◆ Exercise description
Only the lines of the data below from the one with "blue trapezoid: rotated 8 degrees clockwise" through the one with "cyan line: moved 27 px down" are wanted. Repeat them exactly.

◆ Data to examine
■ ■ ■

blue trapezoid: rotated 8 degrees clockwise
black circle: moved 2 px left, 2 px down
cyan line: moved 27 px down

■ ■ ■

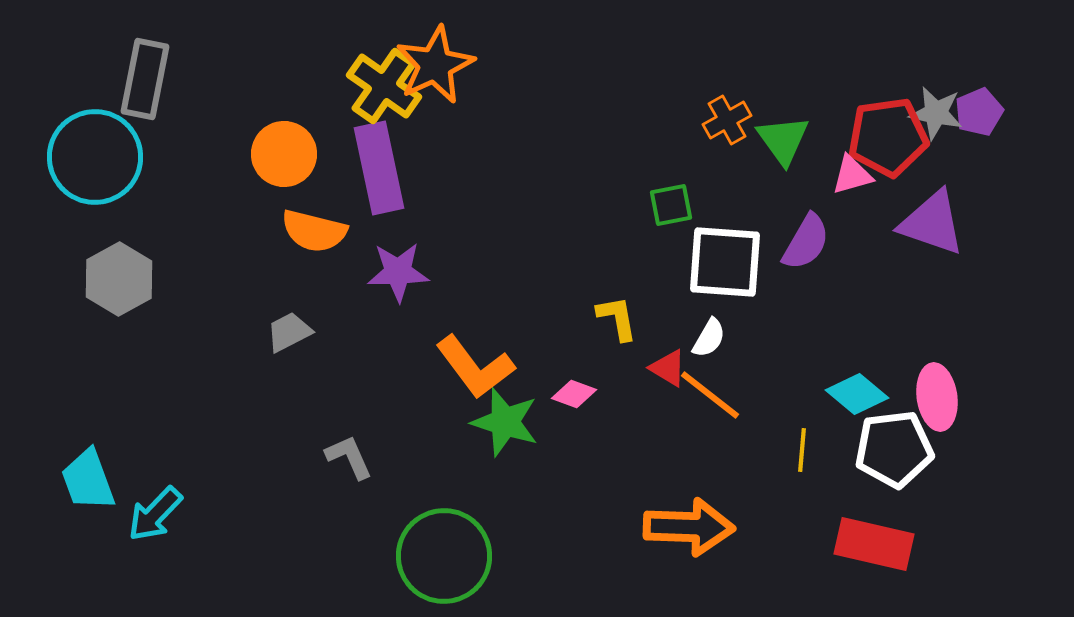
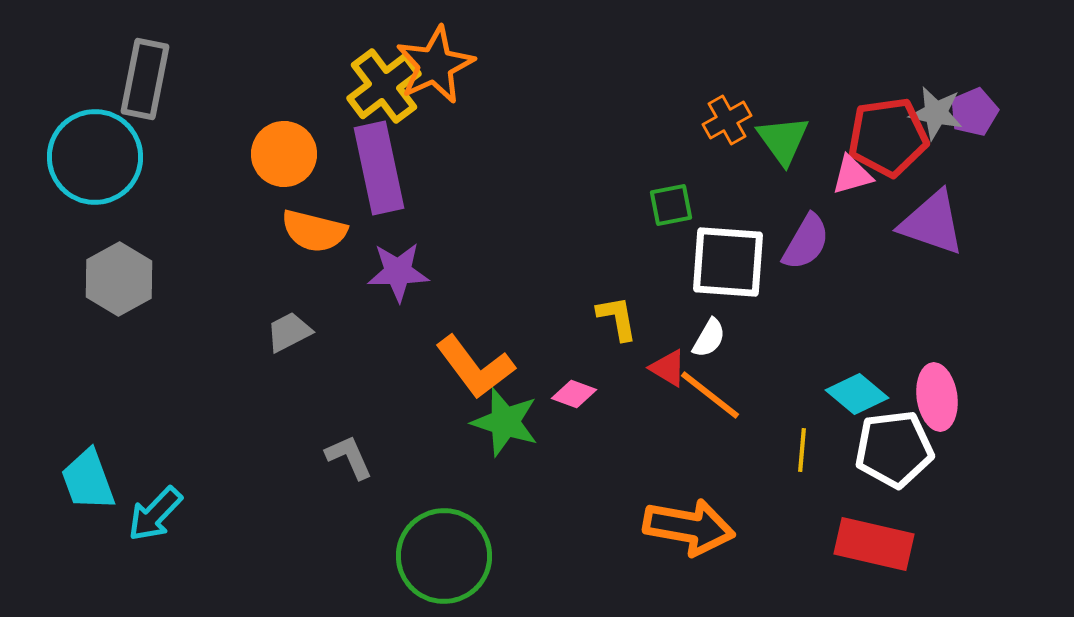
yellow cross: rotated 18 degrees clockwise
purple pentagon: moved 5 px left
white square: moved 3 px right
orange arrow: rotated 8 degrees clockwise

■ ■ ■

◆ Written answer
blue trapezoid: rotated 8 degrees clockwise
black circle: moved 2 px left, 2 px down
cyan line: moved 27 px down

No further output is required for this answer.